Once the line containing "none -> grey plate B4 level 2" has been written out, stop; until then, restate each line of the entries below word for word from the first.

***** Exercise inputs

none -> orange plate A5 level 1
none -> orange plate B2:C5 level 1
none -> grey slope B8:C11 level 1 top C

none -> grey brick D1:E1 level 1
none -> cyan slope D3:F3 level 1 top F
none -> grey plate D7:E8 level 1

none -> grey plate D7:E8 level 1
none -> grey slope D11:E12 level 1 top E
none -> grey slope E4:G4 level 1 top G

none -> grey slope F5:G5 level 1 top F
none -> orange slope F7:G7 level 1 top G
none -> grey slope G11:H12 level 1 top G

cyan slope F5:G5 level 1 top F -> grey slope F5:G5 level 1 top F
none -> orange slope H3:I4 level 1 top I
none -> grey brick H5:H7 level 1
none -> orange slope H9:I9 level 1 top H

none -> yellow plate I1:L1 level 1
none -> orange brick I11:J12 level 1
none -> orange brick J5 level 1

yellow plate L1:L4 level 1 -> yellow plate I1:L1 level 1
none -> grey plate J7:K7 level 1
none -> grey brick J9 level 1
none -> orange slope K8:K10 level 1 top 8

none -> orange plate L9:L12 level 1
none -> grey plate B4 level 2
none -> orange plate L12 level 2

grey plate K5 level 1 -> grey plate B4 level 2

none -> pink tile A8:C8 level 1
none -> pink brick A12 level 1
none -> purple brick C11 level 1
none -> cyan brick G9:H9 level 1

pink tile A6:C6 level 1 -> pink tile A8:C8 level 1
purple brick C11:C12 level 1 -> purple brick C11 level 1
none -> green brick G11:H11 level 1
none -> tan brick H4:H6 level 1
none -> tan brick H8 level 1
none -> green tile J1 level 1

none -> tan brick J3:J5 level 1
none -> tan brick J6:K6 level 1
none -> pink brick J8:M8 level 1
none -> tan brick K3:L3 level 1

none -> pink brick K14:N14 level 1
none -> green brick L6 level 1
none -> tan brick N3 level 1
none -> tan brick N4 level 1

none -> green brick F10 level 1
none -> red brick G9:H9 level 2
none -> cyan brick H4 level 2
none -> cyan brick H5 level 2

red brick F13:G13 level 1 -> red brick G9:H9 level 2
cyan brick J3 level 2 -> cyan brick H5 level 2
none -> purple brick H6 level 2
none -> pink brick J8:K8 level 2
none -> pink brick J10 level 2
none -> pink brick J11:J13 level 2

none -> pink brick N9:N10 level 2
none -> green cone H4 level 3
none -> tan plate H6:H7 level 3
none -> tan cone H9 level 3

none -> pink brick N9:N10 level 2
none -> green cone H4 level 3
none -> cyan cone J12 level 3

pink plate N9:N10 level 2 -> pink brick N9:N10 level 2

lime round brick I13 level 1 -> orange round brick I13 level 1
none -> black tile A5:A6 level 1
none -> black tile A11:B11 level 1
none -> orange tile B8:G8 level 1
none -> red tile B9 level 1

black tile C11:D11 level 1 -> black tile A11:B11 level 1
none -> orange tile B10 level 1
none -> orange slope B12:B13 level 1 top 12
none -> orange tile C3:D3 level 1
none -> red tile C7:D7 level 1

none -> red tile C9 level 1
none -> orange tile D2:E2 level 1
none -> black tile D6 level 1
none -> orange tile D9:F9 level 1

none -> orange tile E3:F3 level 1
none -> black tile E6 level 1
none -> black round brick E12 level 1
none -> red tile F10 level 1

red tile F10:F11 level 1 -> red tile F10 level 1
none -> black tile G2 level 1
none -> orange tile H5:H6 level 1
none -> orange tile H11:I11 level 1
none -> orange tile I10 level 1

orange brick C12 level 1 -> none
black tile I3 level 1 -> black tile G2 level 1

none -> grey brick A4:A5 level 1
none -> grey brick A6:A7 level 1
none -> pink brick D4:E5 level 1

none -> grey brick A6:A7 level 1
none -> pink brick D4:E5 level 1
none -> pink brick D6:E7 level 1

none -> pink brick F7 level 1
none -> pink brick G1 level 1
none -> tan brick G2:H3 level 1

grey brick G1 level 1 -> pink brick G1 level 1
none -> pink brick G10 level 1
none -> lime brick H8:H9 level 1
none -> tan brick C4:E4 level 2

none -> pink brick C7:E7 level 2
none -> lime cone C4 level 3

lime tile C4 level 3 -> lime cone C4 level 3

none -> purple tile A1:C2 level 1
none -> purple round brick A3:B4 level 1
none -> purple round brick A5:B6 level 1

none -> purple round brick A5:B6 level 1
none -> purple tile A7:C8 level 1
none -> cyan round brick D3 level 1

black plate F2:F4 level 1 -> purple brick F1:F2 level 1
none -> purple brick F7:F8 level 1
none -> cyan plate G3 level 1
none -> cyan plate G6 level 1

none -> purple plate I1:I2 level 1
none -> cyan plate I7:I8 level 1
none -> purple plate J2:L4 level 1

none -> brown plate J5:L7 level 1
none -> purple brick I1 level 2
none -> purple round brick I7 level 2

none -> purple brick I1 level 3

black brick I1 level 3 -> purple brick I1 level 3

**********

■ Solution to this task ■
none -> orange plate A5 level 1
none -> orange plate B2:C5 level 1
none -> grey slope B8:C11 level 1 top C

none -> grey brick D1:E1 level 1
none -> cyan slope D3:F3 level 1 top F
none -> grey plate D7:E8 level 1

none -> grey plate D7:E8 level 1
none -> grey slope D11:E12 level 1 top E
none -> grey slope E4:G4 level 1 top G

none -> grey slope F5:G5 level 1 top F
none -> orange slope F7:G7 level 1 top G
none -> grey slope G11:H12 level 1 top G

cyan slope F5:G5 level 1 top F -> grey slope F5:G5 level 1 top F
none -> orange slope H3:I4 level 1 top I
none -> grey brick H5:H7 level 1
none -> orange slope H9:I9 level 1 top H

none -> yellow plate I1:L1 level 1
none -> orange brick I11:J12 level 1
none -> orange brick J5 level 1

yellow plate L1:L4 level 1 -> yellow plate I1:L1 level 1
none -> grey plate J7:K7 level 1
none -> grey brick J9 level 1
none -> orange slope K8:K10 level 1 top 8

none -> orange plate L9:L12 level 1
none -> grey plate B4 level 2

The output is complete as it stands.